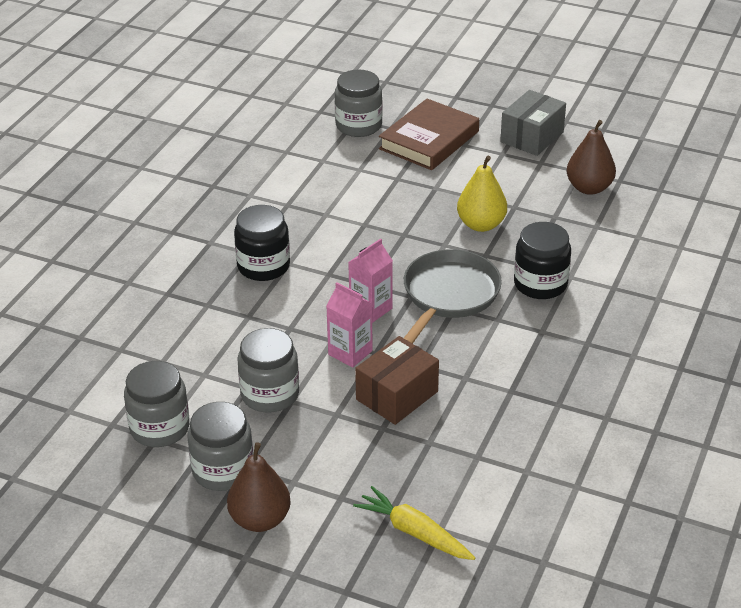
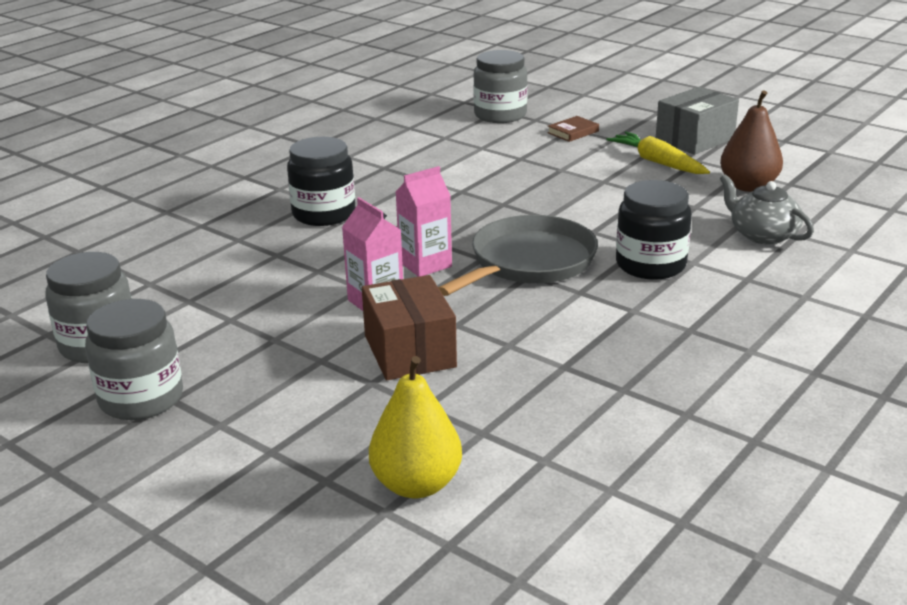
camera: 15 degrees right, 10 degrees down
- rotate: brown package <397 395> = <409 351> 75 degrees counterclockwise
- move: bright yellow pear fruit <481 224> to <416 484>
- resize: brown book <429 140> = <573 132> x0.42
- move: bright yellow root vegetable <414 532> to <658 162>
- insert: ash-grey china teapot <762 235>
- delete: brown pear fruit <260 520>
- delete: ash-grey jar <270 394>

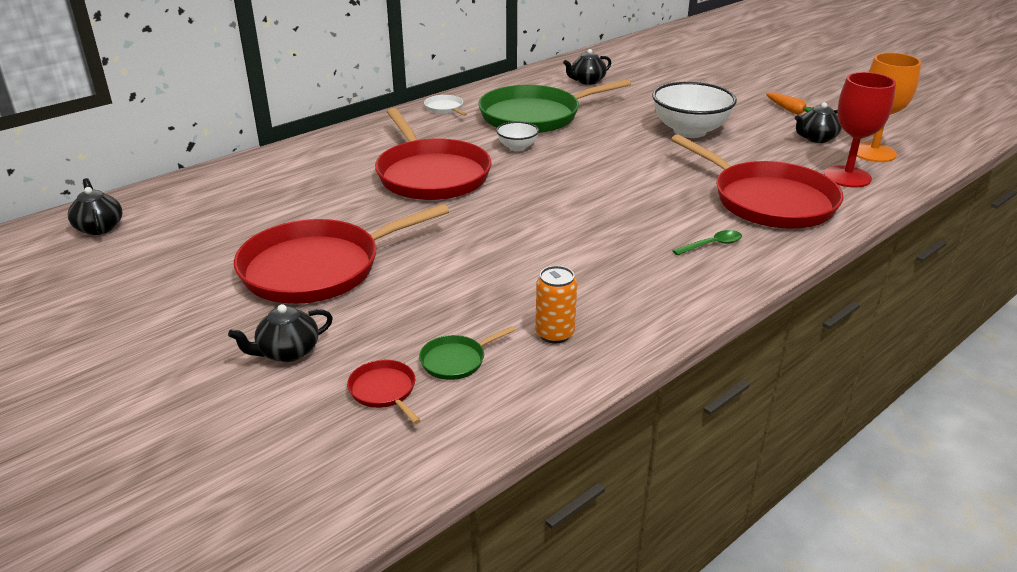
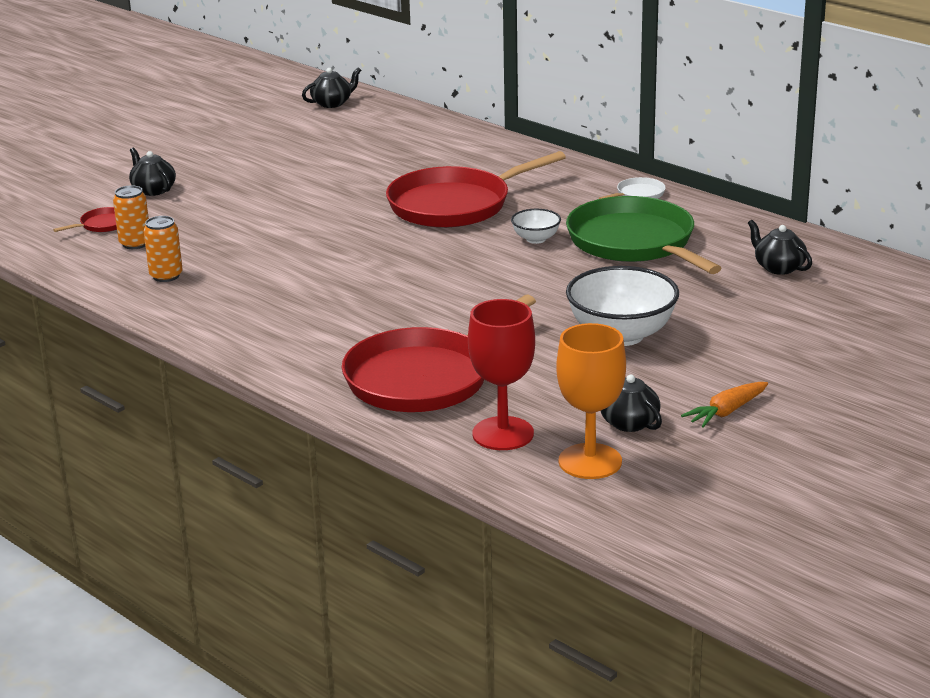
camera: 85 degrees right, 5 degrees down
- replace: green frying pan <456 360> to orange can <135 244>
- delete: scarlet frying pan <318 268>
- delete: green spoon <712 245>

◆ What the task asks
Return each line of the data, keeping its wording exact and omitting pictures.

◆ Response
camera: 15 degrees right, 10 degrees down
- rotate: brown package <397 395> = <409 351> 75 degrees counterclockwise
- move: bright yellow pear fruit <481 224> to <416 484>
- resize: brown book <429 140> = <573 132> x0.42
- move: bright yellow root vegetable <414 532> to <658 162>
- insert: ash-grey china teapot <762 235>
- delete: brown pear fruit <260 520>
- delete: ash-grey jar <270 394>

camera: 85 degrees right, 5 degrees down
- replace: green frying pan <456 360> to orange can <135 244>
- delete: scarlet frying pan <318 268>
- delete: green spoon <712 245>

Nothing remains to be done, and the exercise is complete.